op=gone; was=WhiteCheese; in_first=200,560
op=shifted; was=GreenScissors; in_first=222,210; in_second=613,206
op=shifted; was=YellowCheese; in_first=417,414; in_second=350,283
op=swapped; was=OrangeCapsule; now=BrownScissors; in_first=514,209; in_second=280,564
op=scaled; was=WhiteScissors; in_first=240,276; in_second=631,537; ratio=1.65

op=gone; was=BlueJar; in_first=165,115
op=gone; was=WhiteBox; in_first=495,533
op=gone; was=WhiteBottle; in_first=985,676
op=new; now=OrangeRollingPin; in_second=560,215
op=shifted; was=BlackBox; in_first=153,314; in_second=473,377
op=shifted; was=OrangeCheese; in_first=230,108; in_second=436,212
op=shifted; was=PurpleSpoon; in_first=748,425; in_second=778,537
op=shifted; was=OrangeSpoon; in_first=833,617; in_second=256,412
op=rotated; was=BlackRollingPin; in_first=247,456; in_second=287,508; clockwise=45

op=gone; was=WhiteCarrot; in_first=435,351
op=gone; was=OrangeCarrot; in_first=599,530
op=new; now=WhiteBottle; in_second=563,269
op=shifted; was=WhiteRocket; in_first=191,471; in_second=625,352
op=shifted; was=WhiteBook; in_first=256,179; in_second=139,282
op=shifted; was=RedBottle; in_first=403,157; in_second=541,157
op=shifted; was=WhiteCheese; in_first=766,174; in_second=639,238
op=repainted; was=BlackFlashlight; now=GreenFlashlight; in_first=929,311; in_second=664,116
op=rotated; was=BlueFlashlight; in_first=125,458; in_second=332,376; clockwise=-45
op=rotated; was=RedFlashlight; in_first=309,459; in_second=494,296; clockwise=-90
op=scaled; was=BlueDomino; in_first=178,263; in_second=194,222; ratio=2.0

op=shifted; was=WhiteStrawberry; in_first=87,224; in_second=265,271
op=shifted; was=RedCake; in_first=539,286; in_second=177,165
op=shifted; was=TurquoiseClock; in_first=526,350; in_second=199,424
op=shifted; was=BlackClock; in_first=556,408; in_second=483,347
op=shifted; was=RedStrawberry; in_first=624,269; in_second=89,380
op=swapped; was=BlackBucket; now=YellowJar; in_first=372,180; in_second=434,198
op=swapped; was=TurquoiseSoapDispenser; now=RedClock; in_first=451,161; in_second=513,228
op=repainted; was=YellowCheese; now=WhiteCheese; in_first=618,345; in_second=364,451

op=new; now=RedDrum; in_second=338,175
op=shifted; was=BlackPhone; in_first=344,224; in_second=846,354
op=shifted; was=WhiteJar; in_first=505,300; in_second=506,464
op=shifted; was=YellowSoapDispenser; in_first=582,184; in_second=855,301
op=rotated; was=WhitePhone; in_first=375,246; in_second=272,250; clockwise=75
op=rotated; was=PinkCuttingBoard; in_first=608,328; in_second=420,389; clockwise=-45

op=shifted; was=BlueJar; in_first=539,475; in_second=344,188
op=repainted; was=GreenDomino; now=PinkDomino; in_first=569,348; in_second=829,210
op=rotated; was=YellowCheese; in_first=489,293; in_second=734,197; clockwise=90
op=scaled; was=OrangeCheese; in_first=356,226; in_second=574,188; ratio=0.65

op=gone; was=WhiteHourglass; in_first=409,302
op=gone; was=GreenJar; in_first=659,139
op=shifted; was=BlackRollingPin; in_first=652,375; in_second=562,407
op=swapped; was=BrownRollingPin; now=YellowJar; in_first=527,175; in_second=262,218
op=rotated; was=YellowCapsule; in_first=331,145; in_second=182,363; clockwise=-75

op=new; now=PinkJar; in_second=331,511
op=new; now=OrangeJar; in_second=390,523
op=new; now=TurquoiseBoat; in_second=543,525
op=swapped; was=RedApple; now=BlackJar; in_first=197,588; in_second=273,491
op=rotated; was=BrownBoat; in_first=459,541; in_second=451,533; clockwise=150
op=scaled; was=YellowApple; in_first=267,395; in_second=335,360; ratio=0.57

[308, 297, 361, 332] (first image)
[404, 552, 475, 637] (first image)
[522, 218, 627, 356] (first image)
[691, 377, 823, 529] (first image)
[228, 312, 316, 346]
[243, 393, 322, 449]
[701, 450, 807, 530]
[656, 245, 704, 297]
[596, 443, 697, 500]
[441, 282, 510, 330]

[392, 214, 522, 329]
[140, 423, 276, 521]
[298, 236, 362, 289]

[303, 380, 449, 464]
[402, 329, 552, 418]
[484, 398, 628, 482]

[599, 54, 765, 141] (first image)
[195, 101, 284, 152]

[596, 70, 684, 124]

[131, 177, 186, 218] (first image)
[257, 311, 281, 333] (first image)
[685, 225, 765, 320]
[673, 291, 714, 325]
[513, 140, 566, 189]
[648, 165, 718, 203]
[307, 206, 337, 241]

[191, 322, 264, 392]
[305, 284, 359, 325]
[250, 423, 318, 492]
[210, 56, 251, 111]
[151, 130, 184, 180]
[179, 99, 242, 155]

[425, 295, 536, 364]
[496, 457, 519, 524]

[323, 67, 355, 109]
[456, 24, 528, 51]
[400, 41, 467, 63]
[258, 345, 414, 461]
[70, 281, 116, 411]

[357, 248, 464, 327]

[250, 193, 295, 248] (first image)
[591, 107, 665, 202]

────────────────────

Reproduce, character for character, only the lines of the preceding data that start at the line with "op=shifted; was=YellowCheese; in_first=417,414;" and end at the line with "op=swapped; was=OrangeCapsule; now=BrownScissors;", both included.

op=shifted; was=YellowCheese; in_first=417,414; in_second=350,283
op=swapped; was=OrangeCapsule; now=BrownScissors; in_first=514,209; in_second=280,564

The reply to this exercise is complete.